BEGIN

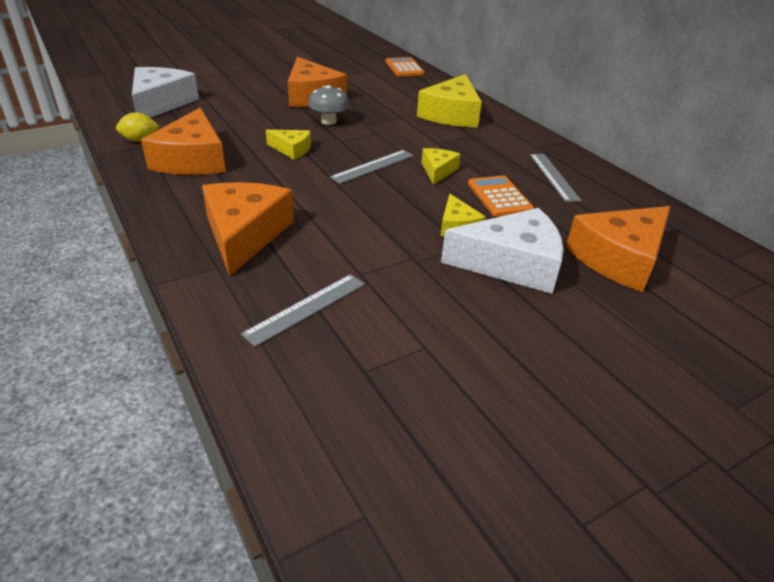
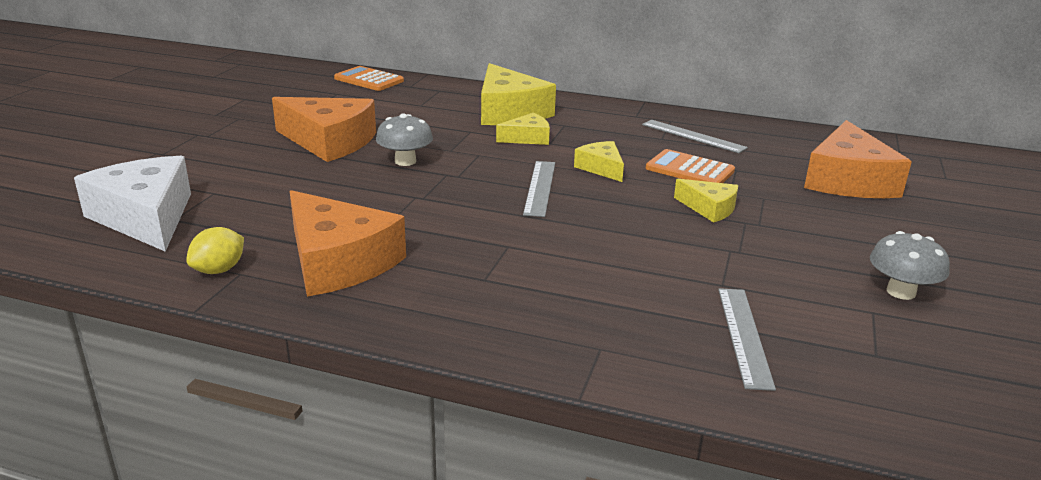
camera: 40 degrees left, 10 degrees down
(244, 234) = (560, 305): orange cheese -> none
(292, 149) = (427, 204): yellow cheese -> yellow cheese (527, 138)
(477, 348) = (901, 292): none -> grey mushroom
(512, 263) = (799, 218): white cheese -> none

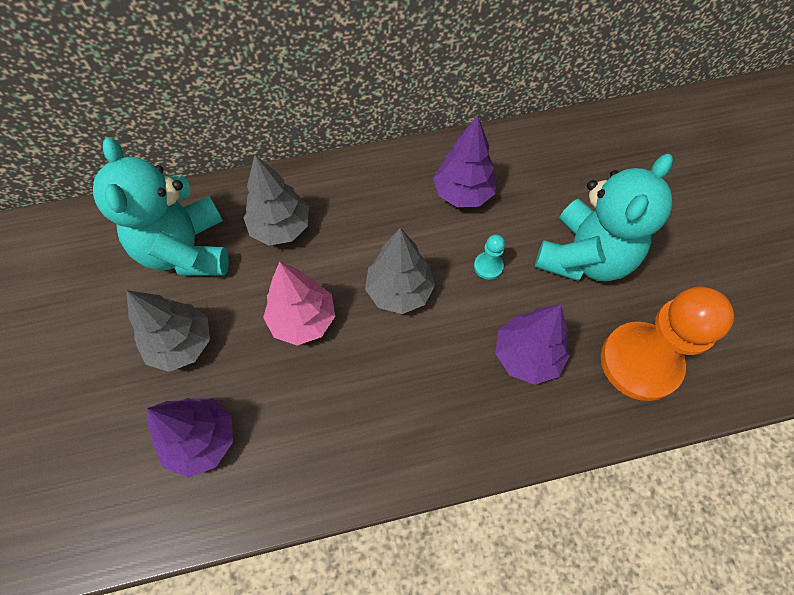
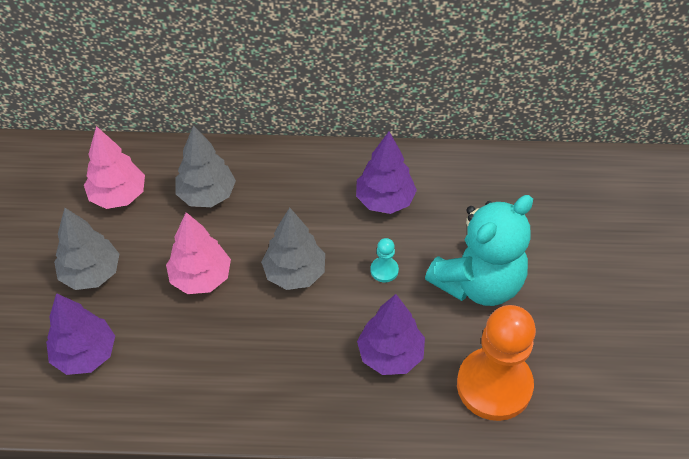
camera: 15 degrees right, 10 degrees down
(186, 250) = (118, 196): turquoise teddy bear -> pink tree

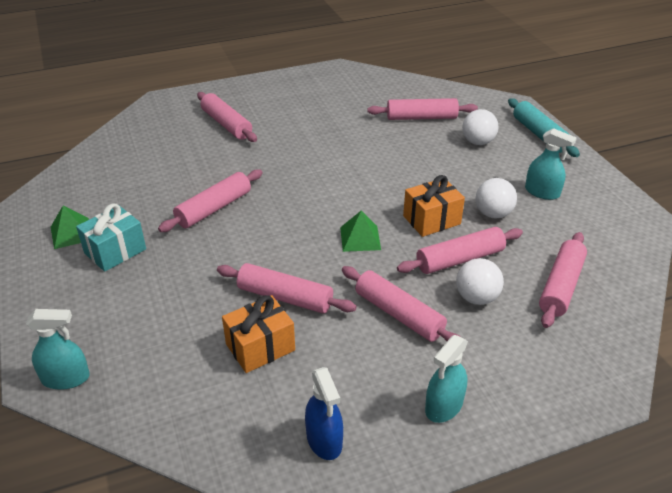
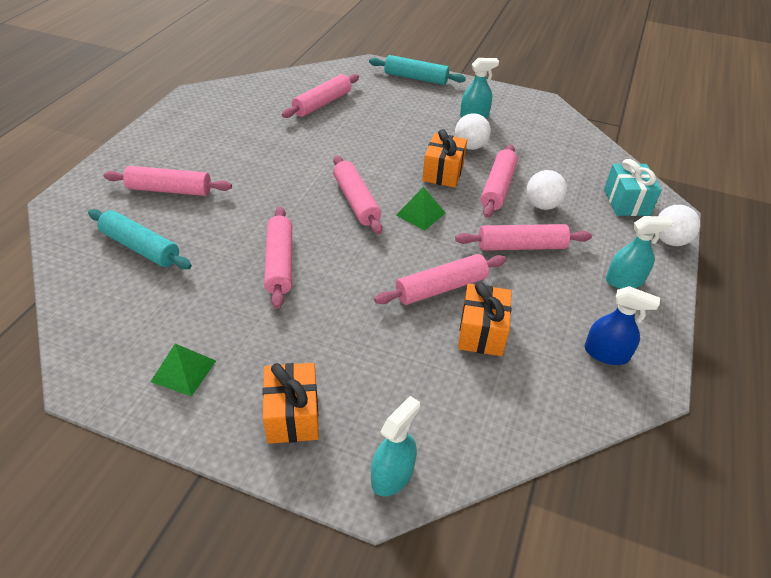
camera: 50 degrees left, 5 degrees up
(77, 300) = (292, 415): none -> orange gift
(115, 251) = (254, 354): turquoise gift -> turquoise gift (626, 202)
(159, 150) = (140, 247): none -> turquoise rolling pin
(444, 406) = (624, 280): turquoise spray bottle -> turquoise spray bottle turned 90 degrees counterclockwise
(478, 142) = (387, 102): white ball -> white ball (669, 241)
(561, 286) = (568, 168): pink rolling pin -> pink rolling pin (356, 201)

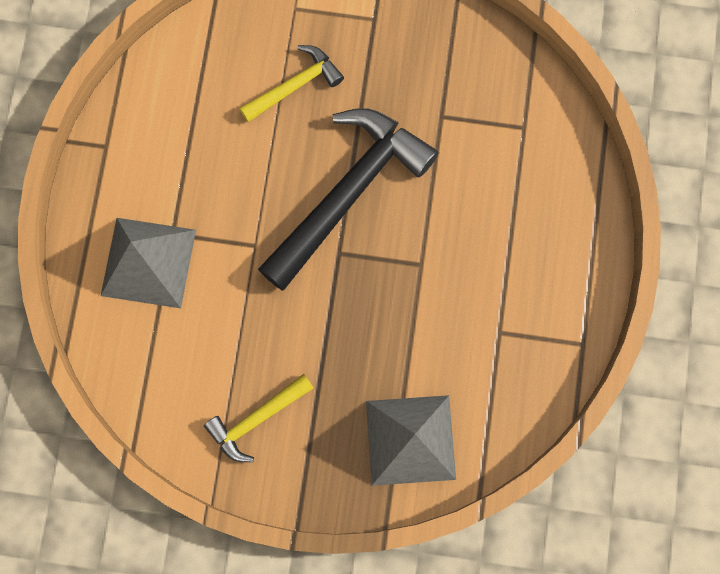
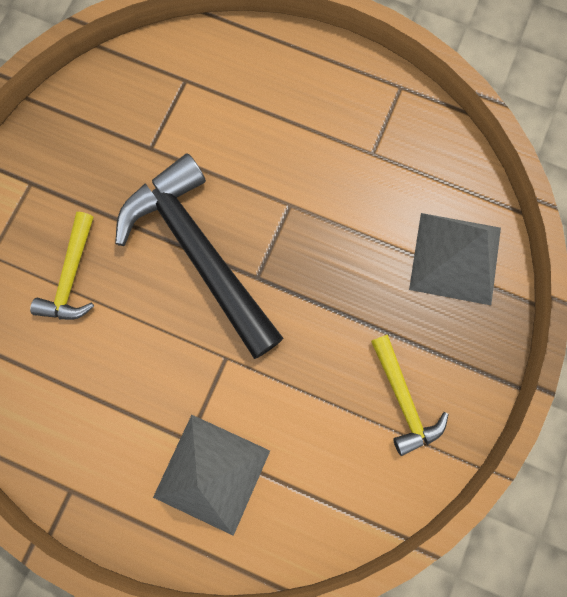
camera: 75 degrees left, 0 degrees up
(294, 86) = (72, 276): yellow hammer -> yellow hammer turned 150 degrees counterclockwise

END

:: TASK DIRECTIONS ::
Restate word for word each line from the one containing "(512, 263) = (799, 218): white cheese -> none" through the end of the material, pictures excluded.

:: ANSWER TO THIS PROBLEM ::
(512, 263) = (799, 218): white cheese -> none

camera: 15 degrees right, 10 degrees down
(186, 250) = (118, 196): turquoise teddy bear -> pink tree

camera: 50 degrees left, 5 degrees up
(77, 300) = (292, 415): none -> orange gift
(115, 251) = (254, 354): turquoise gift -> turquoise gift (626, 202)
(159, 150) = (140, 247): none -> turquoise rolling pin
(444, 406) = (624, 280): turquoise spray bottle -> turquoise spray bottle turned 90 degrees counterclockwise
(478, 142) = (387, 102): white ball -> white ball (669, 241)
(561, 286) = (568, 168): pink rolling pin -> pink rolling pin (356, 201)

camera: 75 degrees left, 0 degrees up
(294, 86) = (72, 276): yellow hammer -> yellow hammer turned 150 degrees counterclockwise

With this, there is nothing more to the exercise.